(Coordinate-based object records)
========
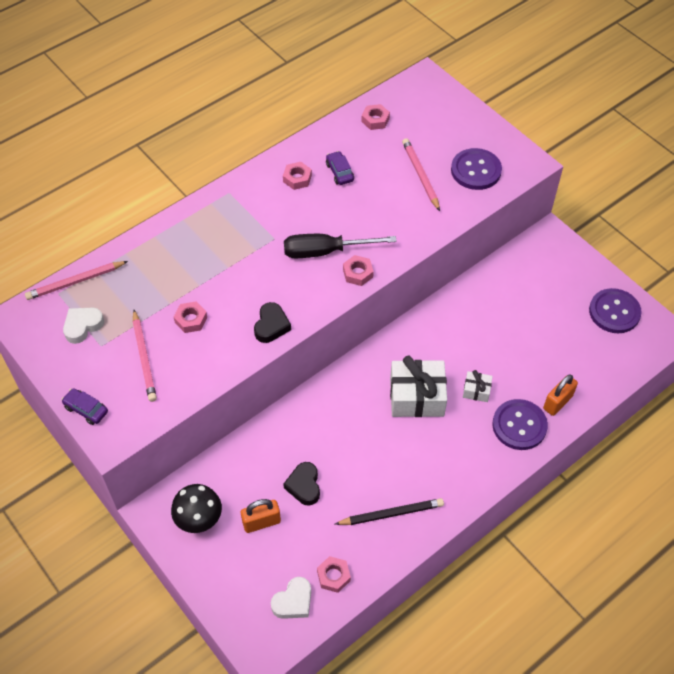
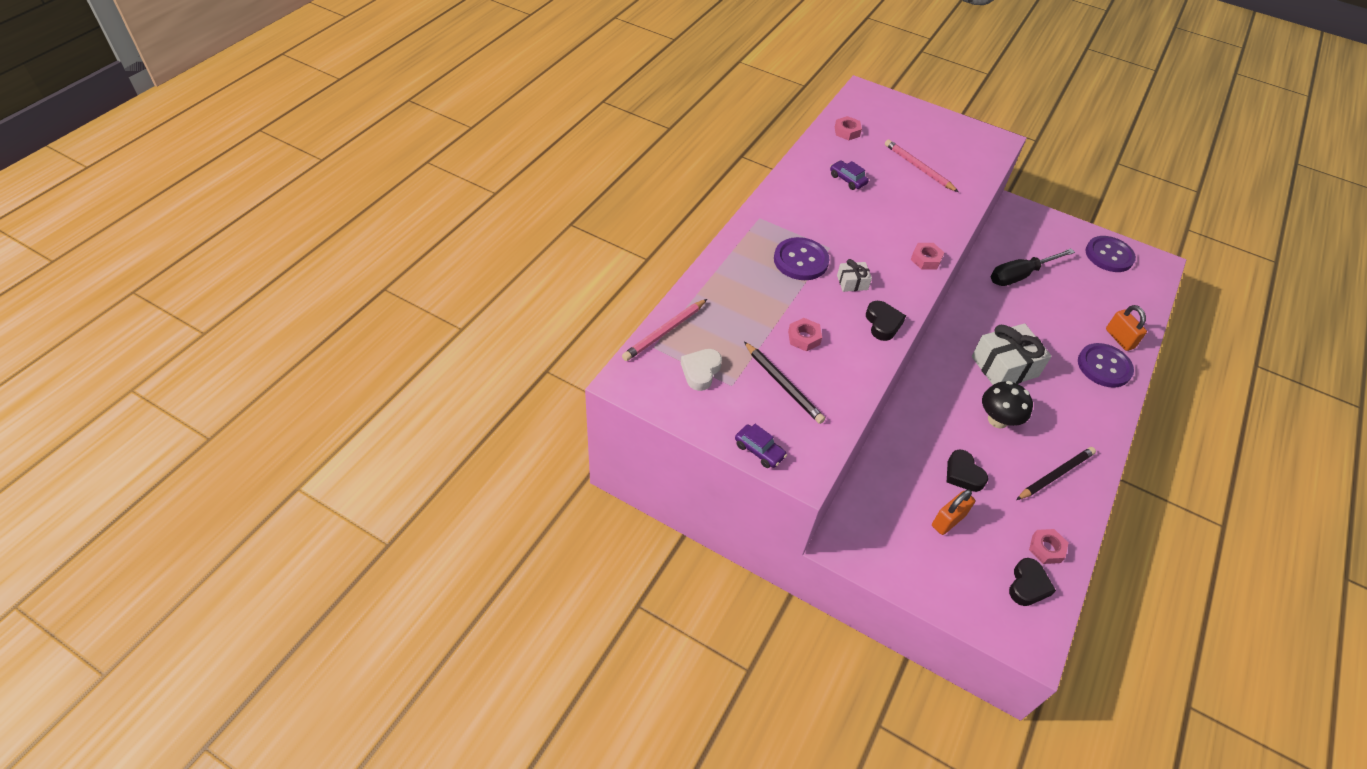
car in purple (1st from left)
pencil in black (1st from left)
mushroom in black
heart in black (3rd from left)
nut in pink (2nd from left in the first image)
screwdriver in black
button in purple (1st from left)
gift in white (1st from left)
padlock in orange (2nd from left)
========
*Assignment*. Copy all lines of the records that have the string "purple" in them.

*Answer area*.
car in purple (1st from left)
button in purple (1st from left)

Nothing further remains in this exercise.